**WHAT TO PRODUCE**
Write out the line that contains "- move: Schüssel [orange] 413 202 to 120 685", then every following line to the end of the records below, with no other lines and no changes.

Content starts

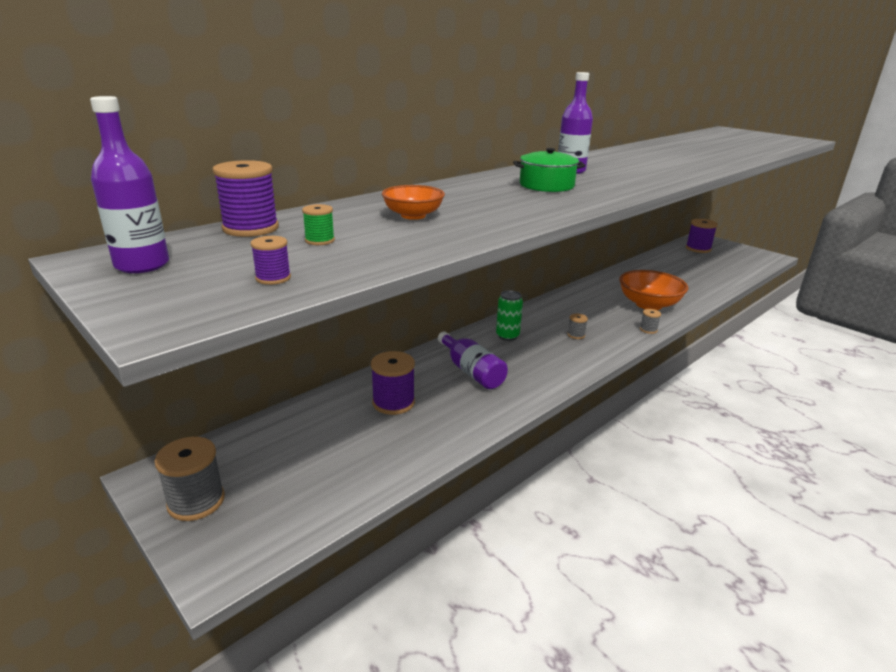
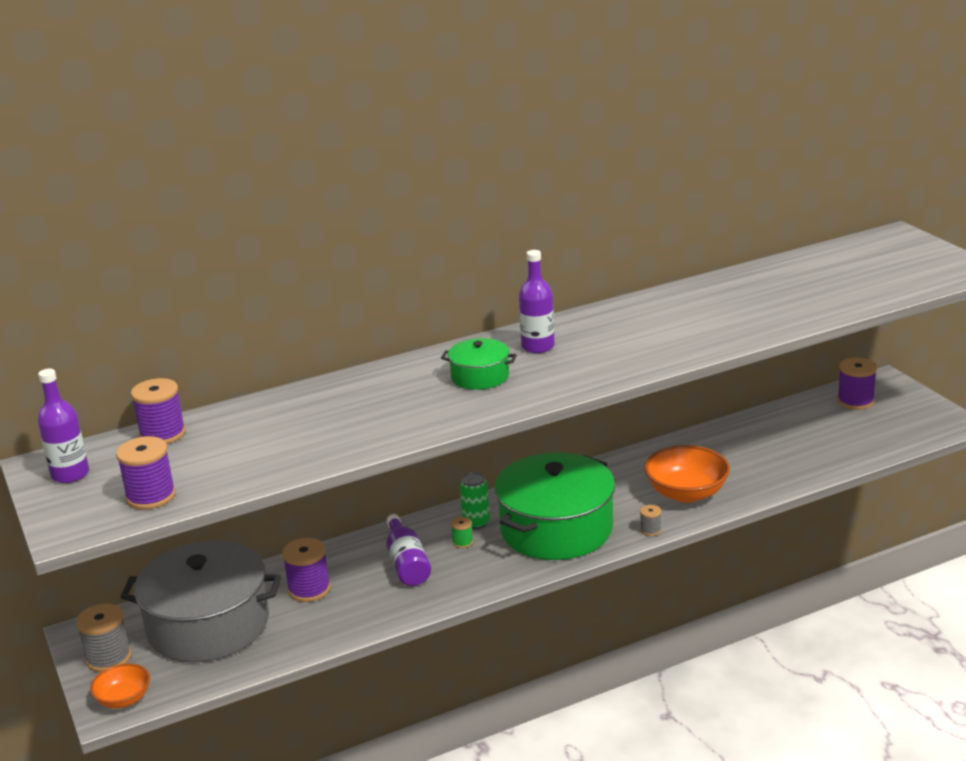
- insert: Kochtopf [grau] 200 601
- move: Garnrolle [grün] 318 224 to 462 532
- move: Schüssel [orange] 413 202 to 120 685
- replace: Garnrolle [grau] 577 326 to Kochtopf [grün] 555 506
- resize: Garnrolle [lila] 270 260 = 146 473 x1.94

Content ends

**RESULT OF THE EXERCISE**
- move: Schüssel [orange] 413 202 to 120 685
- replace: Garnrolle [grau] 577 326 to Kochtopf [grün] 555 506
- resize: Garnrolle [lila] 270 260 = 146 473 x1.94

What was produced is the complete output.